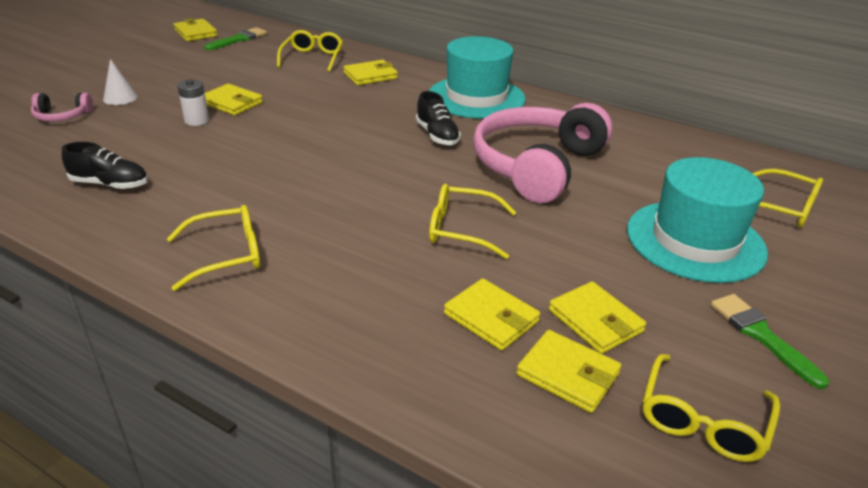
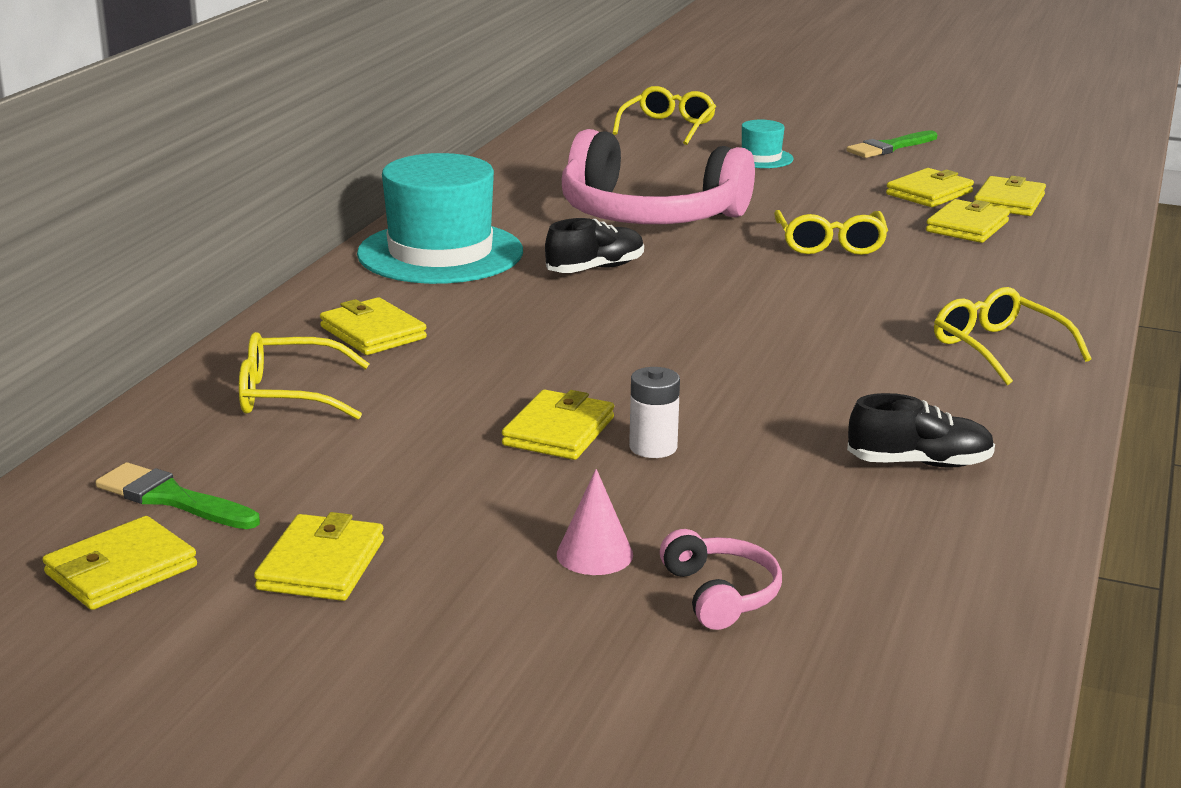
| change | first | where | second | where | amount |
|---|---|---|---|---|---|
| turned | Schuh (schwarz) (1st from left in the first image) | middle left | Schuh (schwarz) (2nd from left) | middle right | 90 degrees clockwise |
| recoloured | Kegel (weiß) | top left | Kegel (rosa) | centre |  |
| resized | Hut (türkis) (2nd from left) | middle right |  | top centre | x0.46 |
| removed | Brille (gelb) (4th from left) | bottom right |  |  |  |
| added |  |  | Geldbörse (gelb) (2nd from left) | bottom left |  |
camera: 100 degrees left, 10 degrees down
#####
* [WHAT IS REQUIRED]
Repeat precisely, and with nothing added, every line from the one containing "degrees clockwise |" to the last line of the listing above.

* [WRITTEN RESPONSE]
| turned | Schuh (schwarz) (1st from left in the first image) | middle left | Schuh (schwarz) (2nd from left) | middle right | 90 degrees clockwise |
| recoloured | Kegel (weiß) | top left | Kegel (rosa) | centre |  |
| resized | Hut (türkis) (2nd from left) | middle right |  | top centre | x0.46 |
| removed | Brille (gelb) (4th from left) | bottom right |  |  |  |
| added |  |  | Geldbörse (gelb) (2nd from left) | bottom left |  |
camera: 100 degrees left, 10 degrees down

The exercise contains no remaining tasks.